Task prompt: Starting at the line with "(506, 348) = (407, 133): blue" and ending at the line with "(283, 143) = (586, 155): none -> pink cupcake", print exactly the lines of the entries below. Pictures do not belong in the copy.

Before-and-after object lists:
BEGIN

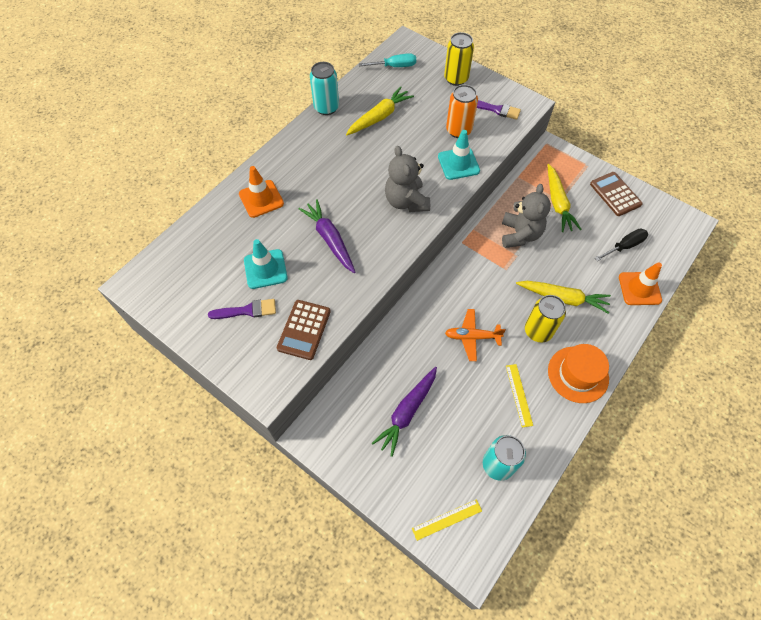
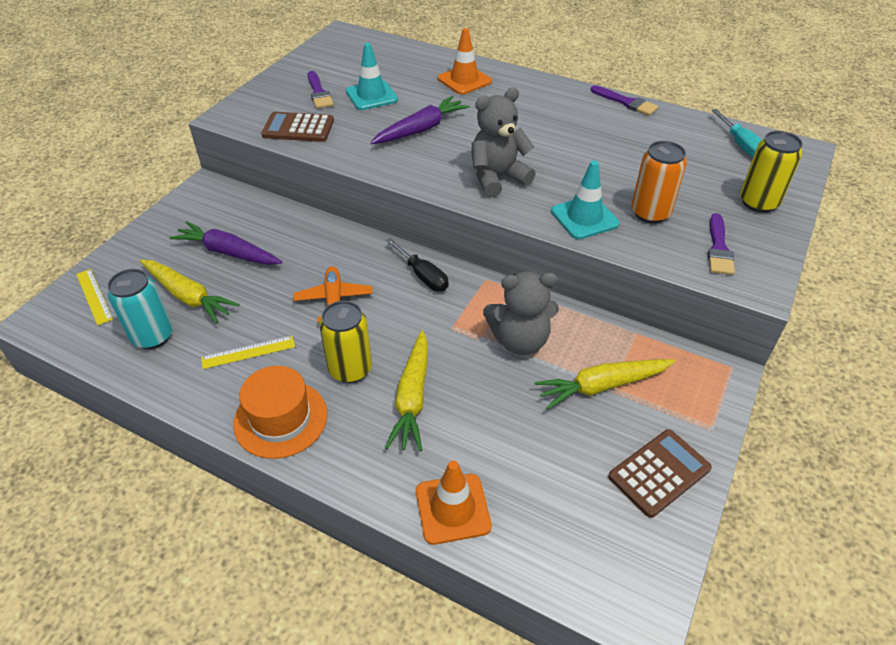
camera: 80 degrees right, 15 degrees down
(326, 108) = (626, 102): turquoise can -> purple brush
(379, 117) = (634, 143): yellow carrot -> yellow carrot (188, 296)
(624, 246) = (540, 486): black screwdriver -> black screwdriver (422, 276)

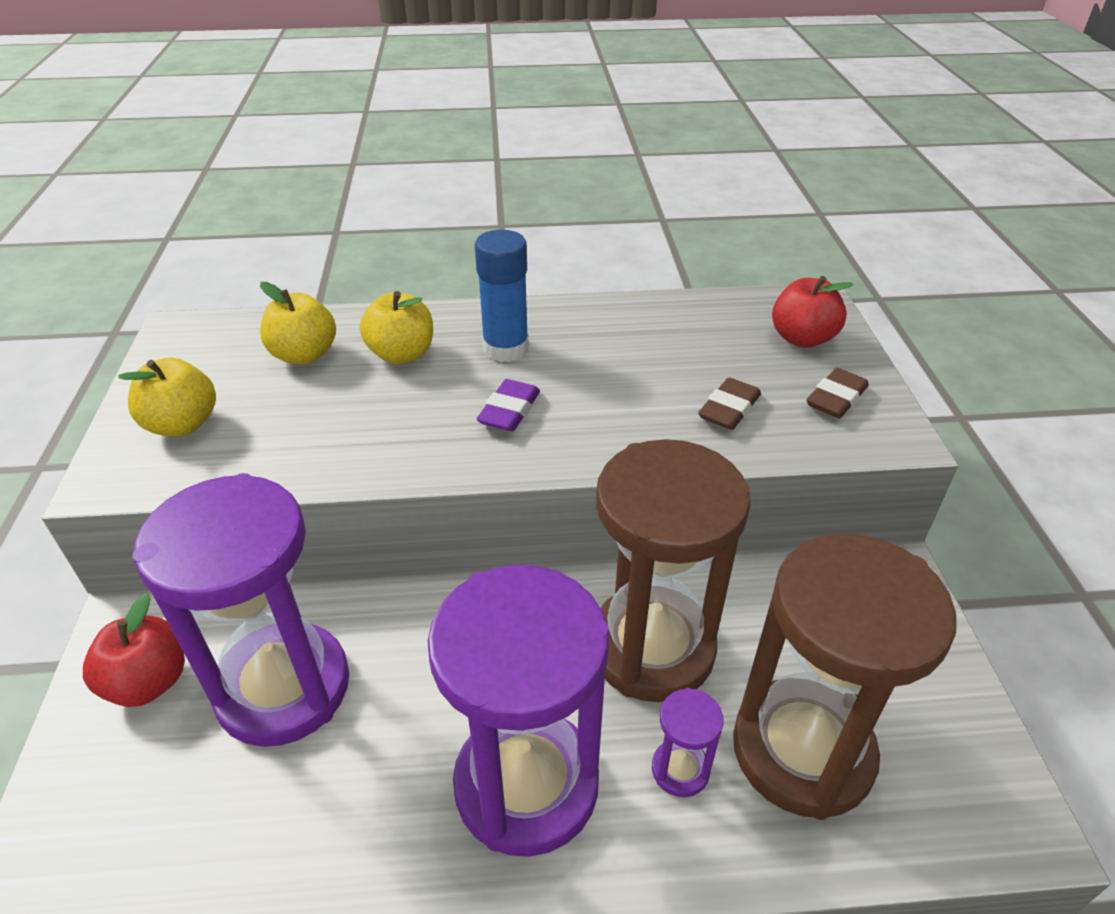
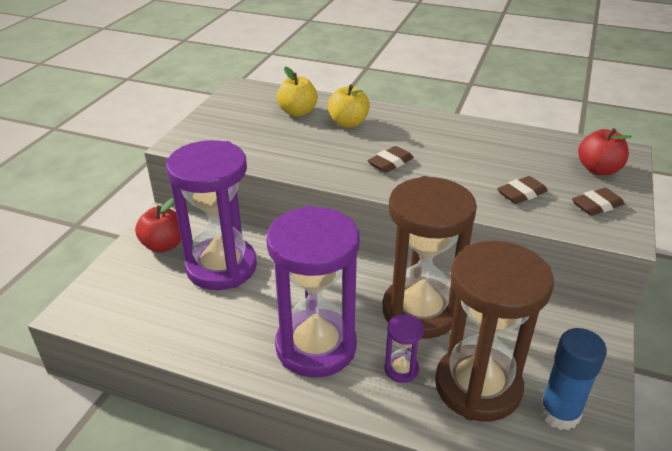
camera: 25 degrees right, 5 degrees down
(182, 424) = (223, 129): yellow apple -> none
(506, 348) = (407, 133): blue glue stick -> blue glue stick (559, 413)
(509, 411) = (390, 163): purple eraser -> brown eraser

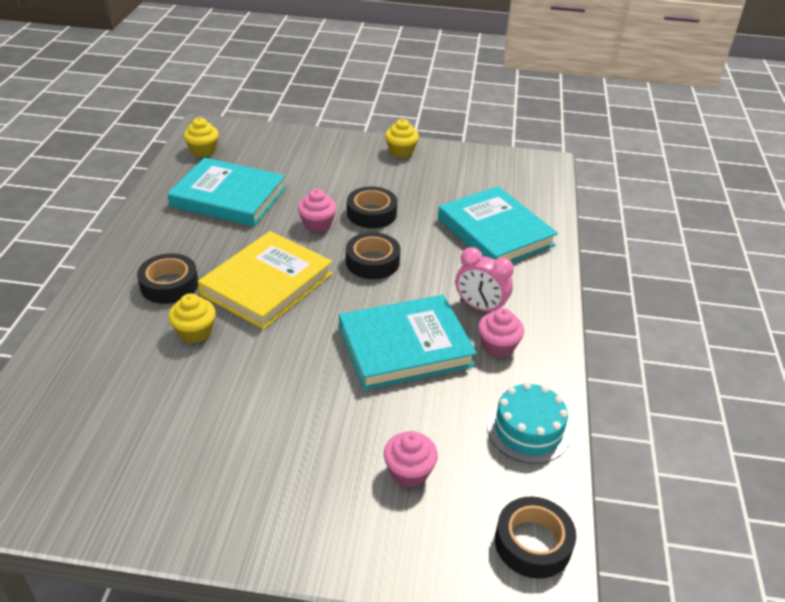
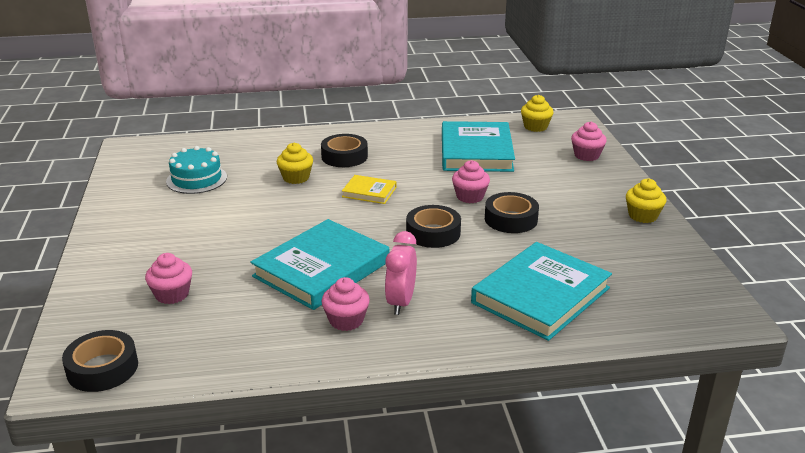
camera: 75 degrees right, 10 degrees down
(267, 284) = (369, 192): yellow book -> yellow book, size x0.49
(283, 143) = (586, 155): none -> pink cupcake
(405, 346) = (321, 269): turquoise book -> turquoise book turned 75 degrees clockwise
(528, 430) = (235, 352): turquoise cake -> turquoise cake (196, 179)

END

Written response:
(506, 348) = (407, 133): blue glue stick -> blue glue stick (559, 413)
(509, 411) = (390, 163): purple eraser -> brown eraser

camera: 75 degrees right, 10 degrees down
(267, 284) = (369, 192): yellow book -> yellow book, size x0.49
(283, 143) = (586, 155): none -> pink cupcake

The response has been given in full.